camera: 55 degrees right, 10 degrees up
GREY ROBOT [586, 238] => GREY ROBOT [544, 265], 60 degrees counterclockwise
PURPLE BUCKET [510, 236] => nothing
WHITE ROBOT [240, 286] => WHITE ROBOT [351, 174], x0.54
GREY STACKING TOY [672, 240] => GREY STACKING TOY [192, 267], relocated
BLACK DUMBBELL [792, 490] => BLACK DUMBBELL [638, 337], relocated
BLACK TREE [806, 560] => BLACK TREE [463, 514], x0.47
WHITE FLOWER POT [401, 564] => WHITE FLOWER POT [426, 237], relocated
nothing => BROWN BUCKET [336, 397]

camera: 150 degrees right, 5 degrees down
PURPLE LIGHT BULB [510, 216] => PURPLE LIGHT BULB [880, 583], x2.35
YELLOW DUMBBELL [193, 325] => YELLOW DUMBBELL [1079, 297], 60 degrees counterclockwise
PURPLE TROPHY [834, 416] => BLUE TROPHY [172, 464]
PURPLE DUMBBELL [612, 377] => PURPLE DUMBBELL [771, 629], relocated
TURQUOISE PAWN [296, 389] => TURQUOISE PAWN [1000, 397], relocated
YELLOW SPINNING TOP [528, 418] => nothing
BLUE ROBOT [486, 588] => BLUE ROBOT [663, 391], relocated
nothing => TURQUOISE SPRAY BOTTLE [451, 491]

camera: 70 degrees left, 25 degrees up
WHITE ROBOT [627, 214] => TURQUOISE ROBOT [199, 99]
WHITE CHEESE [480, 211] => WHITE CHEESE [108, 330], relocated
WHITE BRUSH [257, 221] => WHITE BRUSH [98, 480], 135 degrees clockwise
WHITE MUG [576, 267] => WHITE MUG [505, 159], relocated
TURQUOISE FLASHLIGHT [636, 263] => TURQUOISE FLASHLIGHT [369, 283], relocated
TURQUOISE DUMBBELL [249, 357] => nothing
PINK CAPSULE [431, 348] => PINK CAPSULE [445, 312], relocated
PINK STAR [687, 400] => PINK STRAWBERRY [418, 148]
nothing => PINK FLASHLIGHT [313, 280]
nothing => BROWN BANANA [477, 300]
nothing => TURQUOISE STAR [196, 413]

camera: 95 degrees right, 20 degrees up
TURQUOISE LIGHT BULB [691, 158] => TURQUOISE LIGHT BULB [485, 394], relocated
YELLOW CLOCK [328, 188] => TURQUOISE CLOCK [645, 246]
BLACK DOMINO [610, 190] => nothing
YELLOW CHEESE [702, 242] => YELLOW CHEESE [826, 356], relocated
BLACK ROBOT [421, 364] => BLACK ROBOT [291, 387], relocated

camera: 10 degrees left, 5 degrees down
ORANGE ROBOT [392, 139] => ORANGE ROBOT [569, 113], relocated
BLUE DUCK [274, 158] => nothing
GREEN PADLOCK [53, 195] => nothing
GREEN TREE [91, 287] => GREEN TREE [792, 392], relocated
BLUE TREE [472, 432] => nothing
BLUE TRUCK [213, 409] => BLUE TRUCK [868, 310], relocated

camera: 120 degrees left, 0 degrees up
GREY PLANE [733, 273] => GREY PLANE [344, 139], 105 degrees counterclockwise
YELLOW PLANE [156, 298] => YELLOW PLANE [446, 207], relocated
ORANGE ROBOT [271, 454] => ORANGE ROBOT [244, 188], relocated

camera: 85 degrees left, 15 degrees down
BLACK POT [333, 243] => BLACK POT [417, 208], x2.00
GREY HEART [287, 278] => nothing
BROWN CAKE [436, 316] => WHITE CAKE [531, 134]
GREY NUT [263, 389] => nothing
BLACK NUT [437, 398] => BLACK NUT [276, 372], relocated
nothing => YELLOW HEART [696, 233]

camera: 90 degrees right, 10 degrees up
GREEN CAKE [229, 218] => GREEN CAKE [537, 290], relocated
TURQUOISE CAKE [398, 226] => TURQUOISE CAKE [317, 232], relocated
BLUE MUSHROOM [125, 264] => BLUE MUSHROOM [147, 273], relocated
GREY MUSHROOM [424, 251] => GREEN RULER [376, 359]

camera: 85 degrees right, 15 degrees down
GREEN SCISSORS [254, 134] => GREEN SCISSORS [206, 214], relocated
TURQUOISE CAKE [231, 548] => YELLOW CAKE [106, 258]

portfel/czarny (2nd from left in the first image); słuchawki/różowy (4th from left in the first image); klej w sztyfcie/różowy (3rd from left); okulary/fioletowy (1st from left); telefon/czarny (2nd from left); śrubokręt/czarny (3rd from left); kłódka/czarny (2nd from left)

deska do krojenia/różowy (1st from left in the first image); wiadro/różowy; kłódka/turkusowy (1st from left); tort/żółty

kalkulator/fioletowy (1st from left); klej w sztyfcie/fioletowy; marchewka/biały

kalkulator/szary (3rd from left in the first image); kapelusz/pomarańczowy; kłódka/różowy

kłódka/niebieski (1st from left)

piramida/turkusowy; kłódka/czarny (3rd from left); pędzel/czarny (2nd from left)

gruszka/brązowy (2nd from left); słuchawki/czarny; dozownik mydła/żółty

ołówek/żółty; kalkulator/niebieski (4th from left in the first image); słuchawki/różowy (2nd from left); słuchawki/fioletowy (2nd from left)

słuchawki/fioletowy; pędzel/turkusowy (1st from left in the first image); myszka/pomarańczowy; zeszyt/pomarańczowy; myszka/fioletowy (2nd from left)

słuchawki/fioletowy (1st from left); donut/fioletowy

#### [Task prompt]
Starting at the line that has "GREY STACKING TOY [672, 240]" and ending at the line that has "WHITE FLOWER POT [401, 564]", please write out the lines above exactly, leaving out all others.

#### [Answer for this exercise]
GREY STACKING TOY [672, 240] => GREY STACKING TOY [192, 267], relocated
BLACK DUMBBELL [792, 490] => BLACK DUMBBELL [638, 337], relocated
BLACK TREE [806, 560] => BLACK TREE [463, 514], x0.47
WHITE FLOWER POT [401, 564] => WHITE FLOWER POT [426, 237], relocated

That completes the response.